--- YOUR ASSIGNMENT ---
Reproduction without pictures: print every entry precisely as written.

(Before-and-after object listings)
◆ ◆ ◆

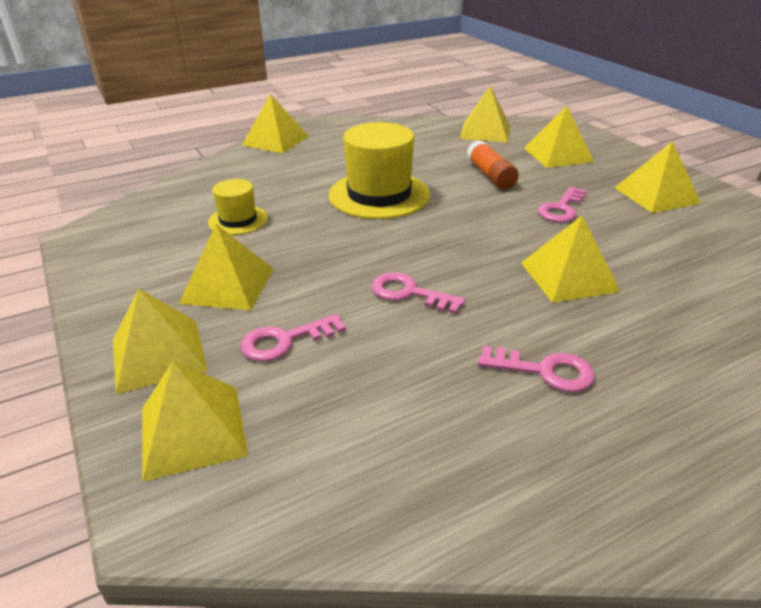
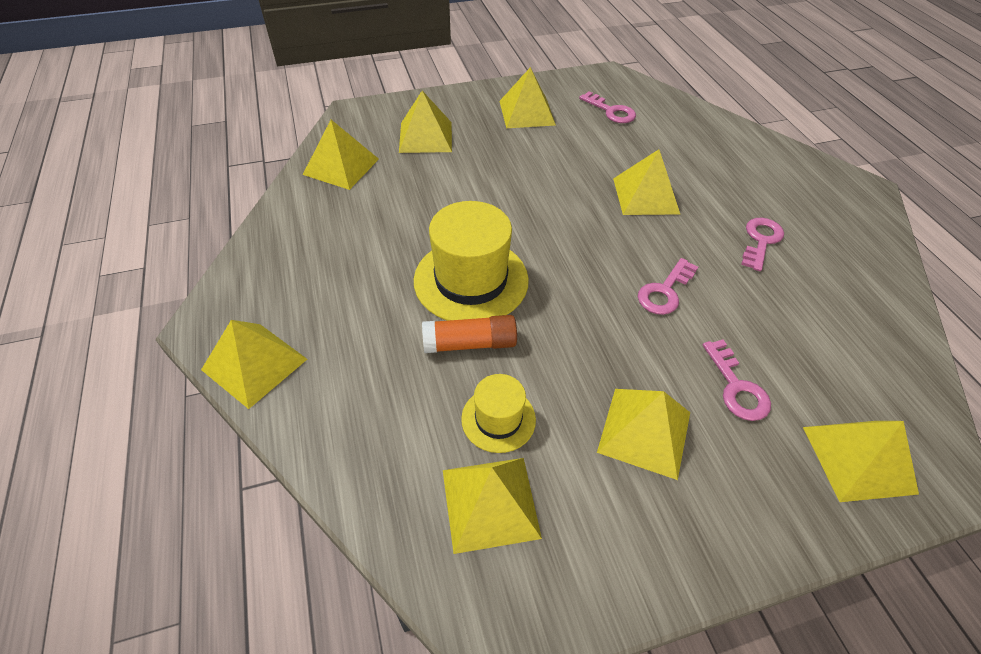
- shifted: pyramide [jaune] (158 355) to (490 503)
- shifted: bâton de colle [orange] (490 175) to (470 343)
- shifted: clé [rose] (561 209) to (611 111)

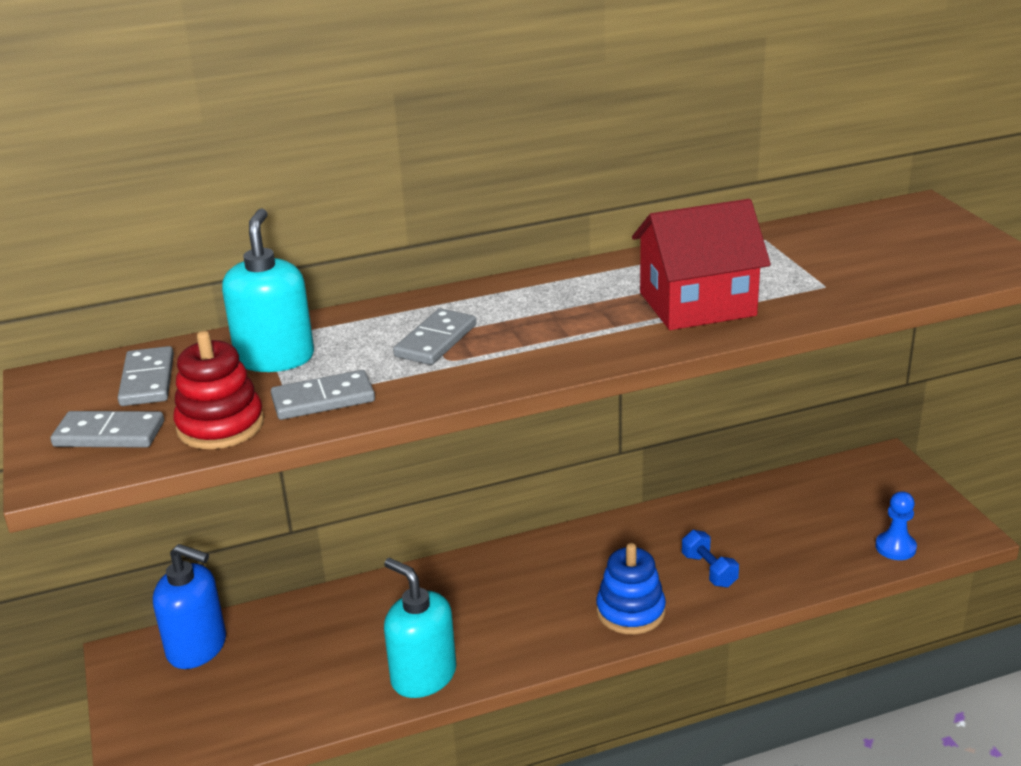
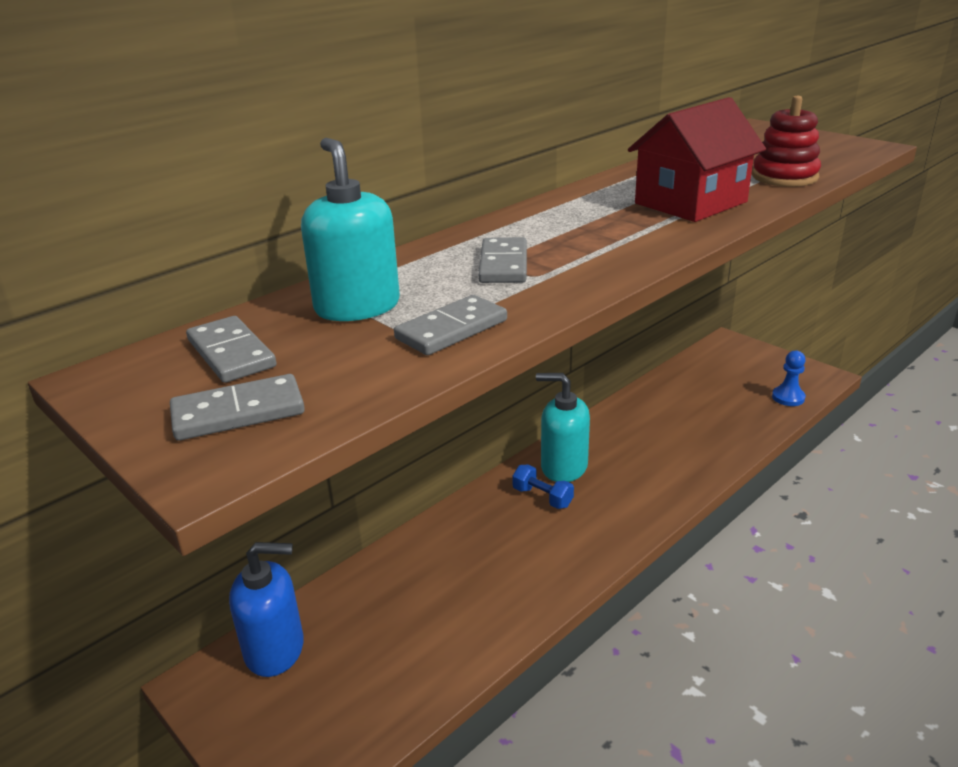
- shifted: jouet à empiler [rouge] (220 425) to (784 177)
- shifted: distributeur de savon [turquoise] (423 676) to (563 467)
- gone: jouet à empiler [bleu] (630 611)
- shifted: haltère [bleu] (709 570) to (542 497)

◆ ◆ ◆

--- ANSWER AREA ---
- shifted: pyramide [jaune] (158 355) to (490 503)
- shifted: bâton de colle [orange] (490 175) to (470 343)
- shifted: clé [rose] (561 209) to (611 111)

- shifted: jouet à empiler [rouge] (220 425) to (784 177)
- shifted: distributeur de savon [turquoise] (423 676) to (563 467)
- gone: jouet à empiler [bleu] (630 611)
- shifted: haltère [bleu] (709 570) to (542 497)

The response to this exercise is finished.